ASSIGNMENT:
Only the lines containing the string "blue" are needed; copy all of them from the listing.

RECORDED DATA:

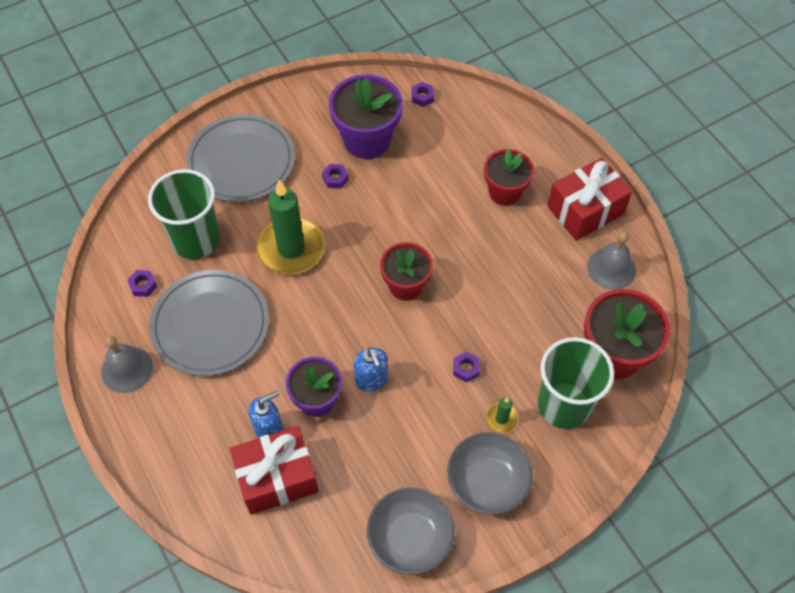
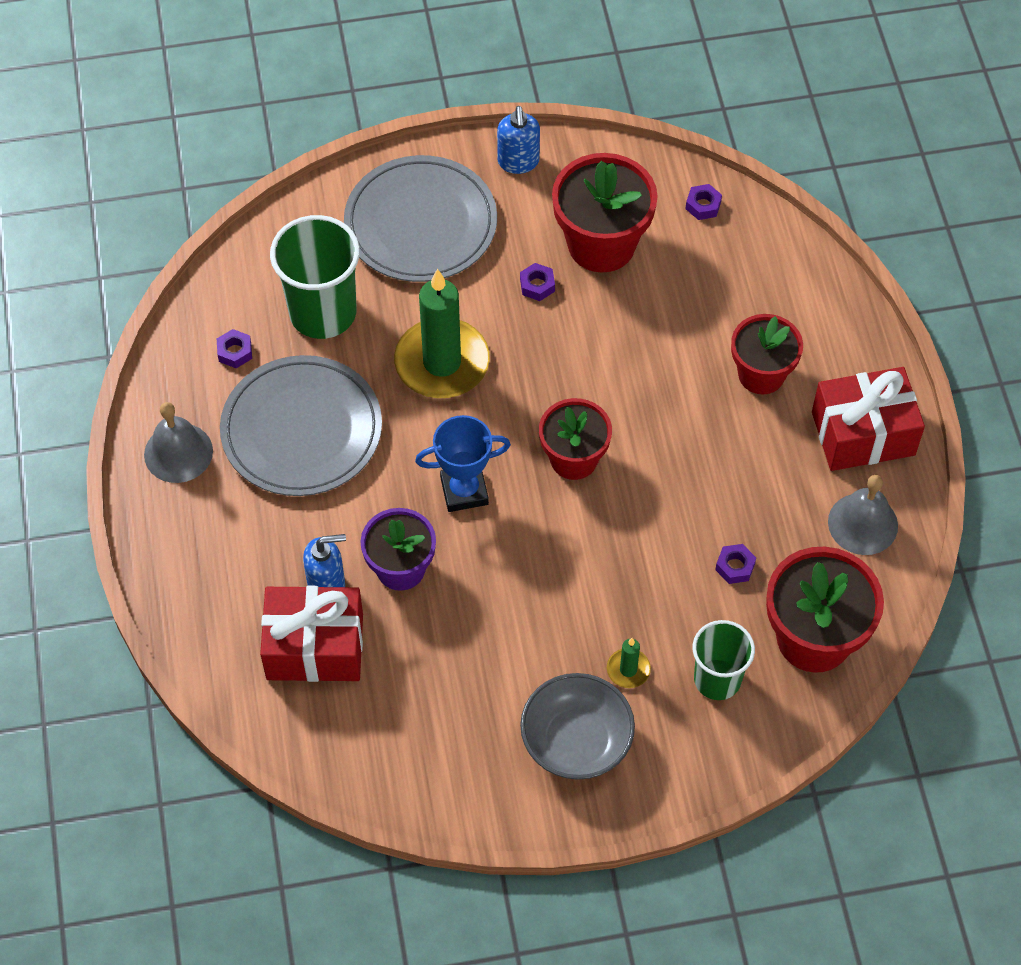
camera: 20 degrees right, 0 degrees up
(340, 331) = (464, 491): none -> blue trophy
(367, 140) = (601, 244): purple flower pot -> red flower pot
(371, 380) = (480, 566): blue soap dispenser -> blue soap dispenser (518, 162)
(410, 538) = (451, 774): grey bowl -> none
(466, 369) = (608, 591): purple nut -> purple nut (735, 567)
(564, 405) = (717, 679): green cup -> green cup, size x0.64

RESULT OF THE TASK:
(340, 331) = (464, 491): none -> blue trophy
(371, 380) = (480, 566): blue soap dispenser -> blue soap dispenser (518, 162)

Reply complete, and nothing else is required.